Somewhere below is a line with "Q4: NPN (B n29, C" and, later, a line with "R15: 1.5k (n13, n32) -> 15k (n13, n32)"; repeat those two lines and all the lines between them, exactly as they are.

#### [Provided material]
=== Begin Enclosure ===
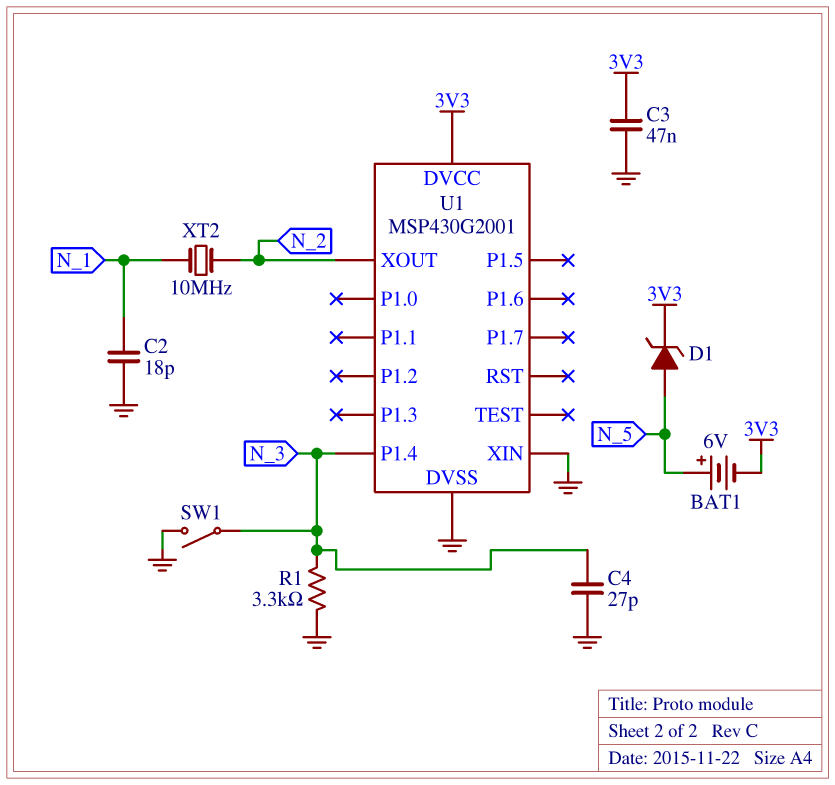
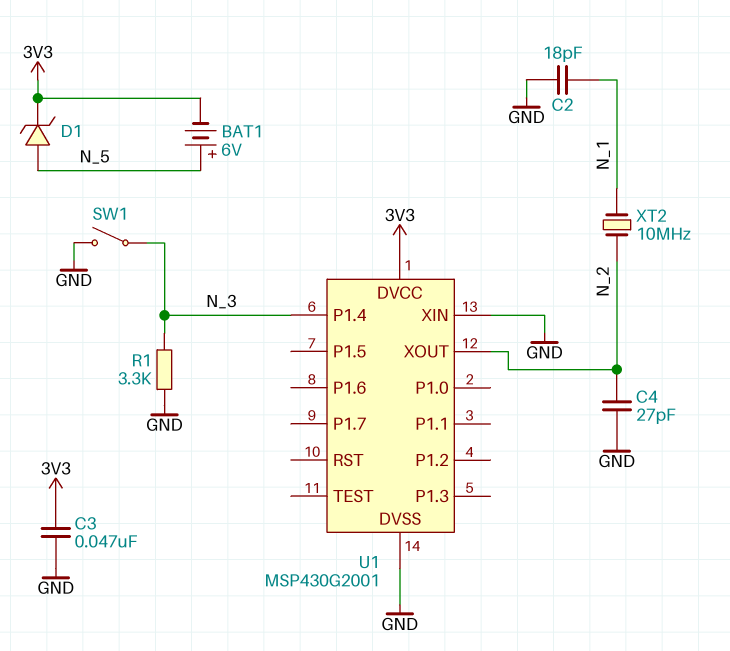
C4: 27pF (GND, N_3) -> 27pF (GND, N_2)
=== End Enclosure ===
=== Begin Enclosure ===
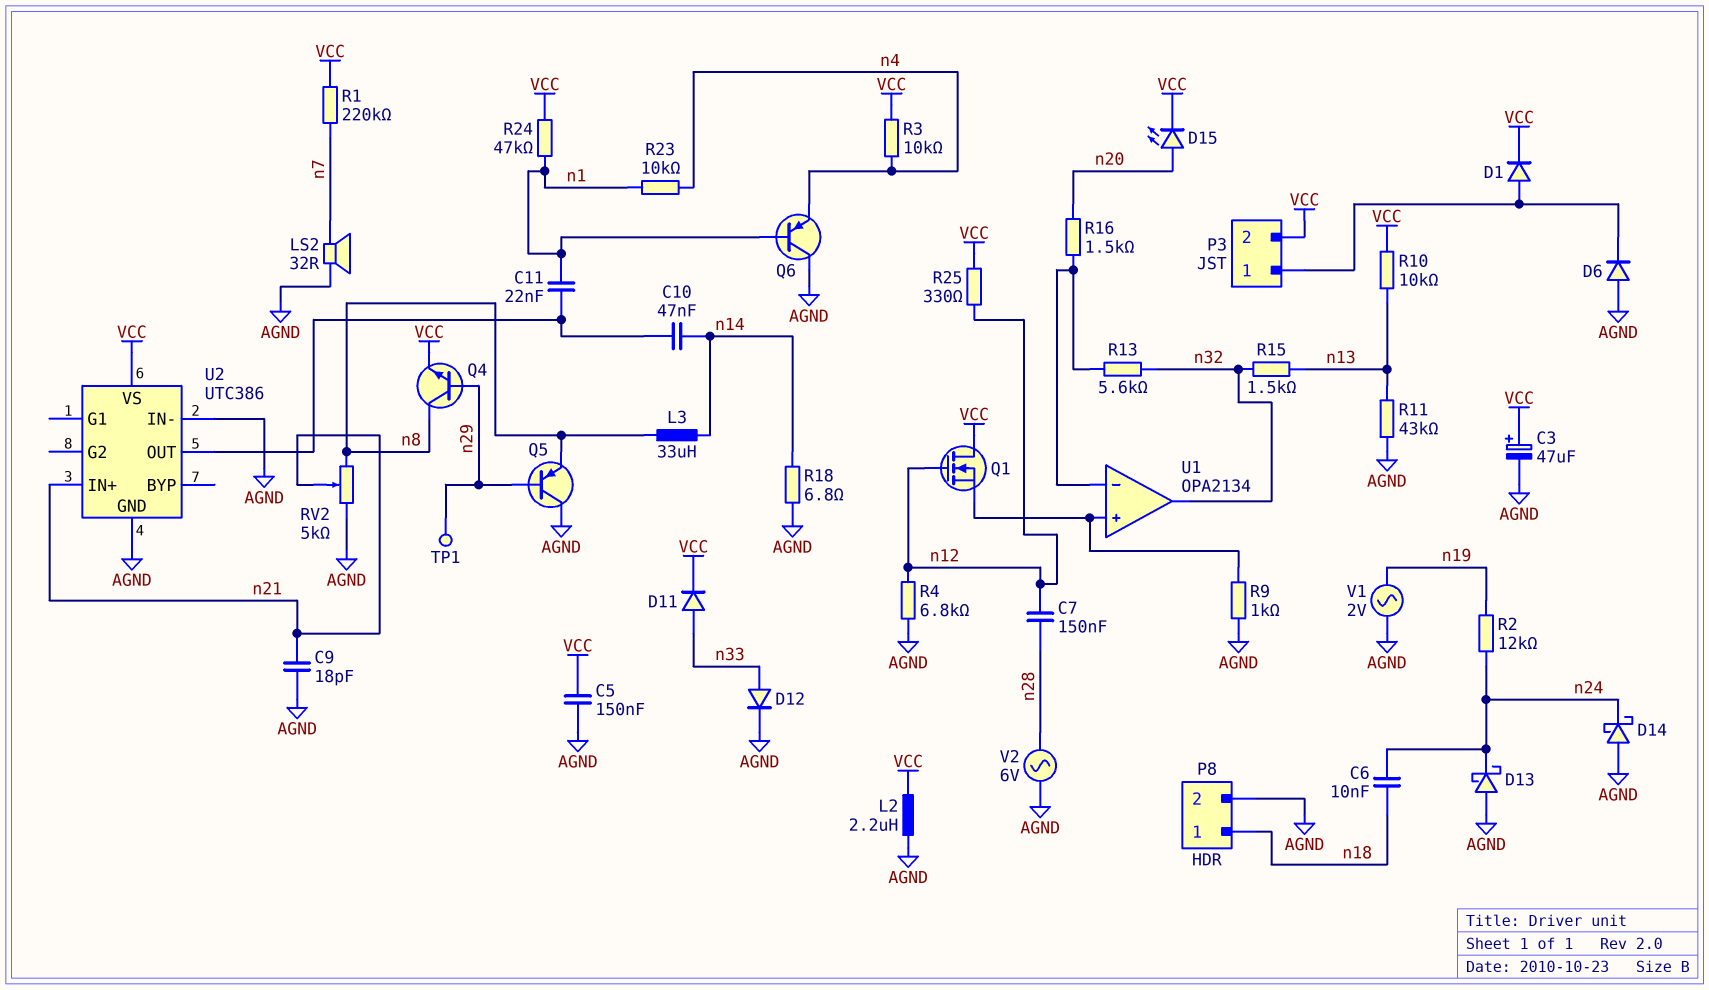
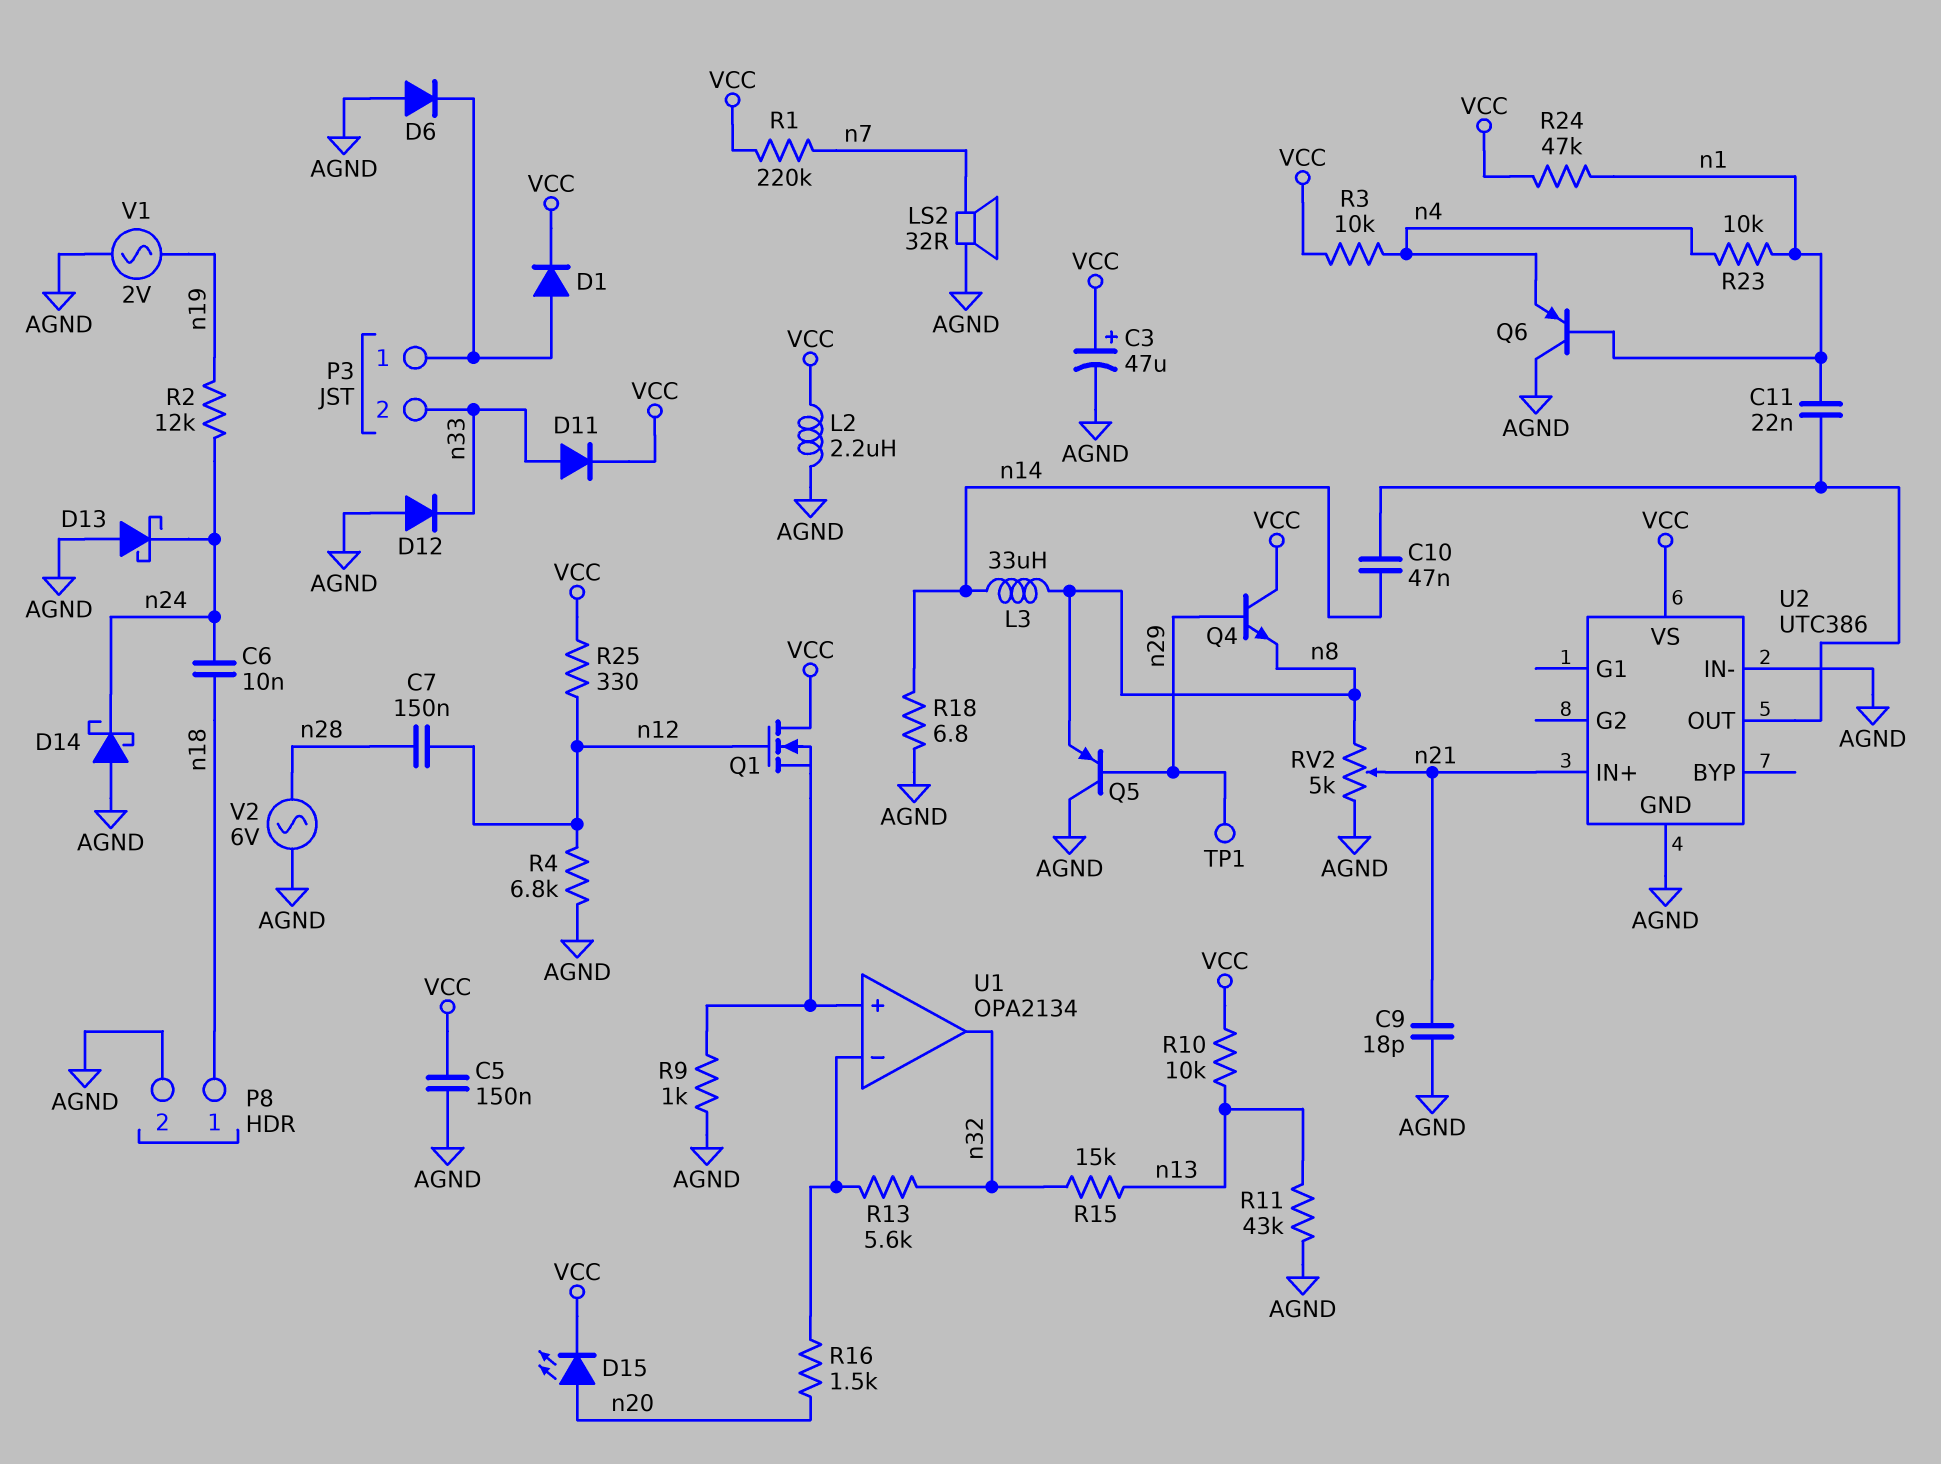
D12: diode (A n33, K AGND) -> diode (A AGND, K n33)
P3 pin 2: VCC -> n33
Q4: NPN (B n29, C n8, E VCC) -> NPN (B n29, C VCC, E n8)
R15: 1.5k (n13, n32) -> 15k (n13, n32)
=== End Enclosure ===
#### [Result for this exercise]
Q4: NPN (B n29, C n8, E VCC) -> NPN (B n29, C VCC, E n8)
R15: 1.5k (n13, n32) -> 15k (n13, n32)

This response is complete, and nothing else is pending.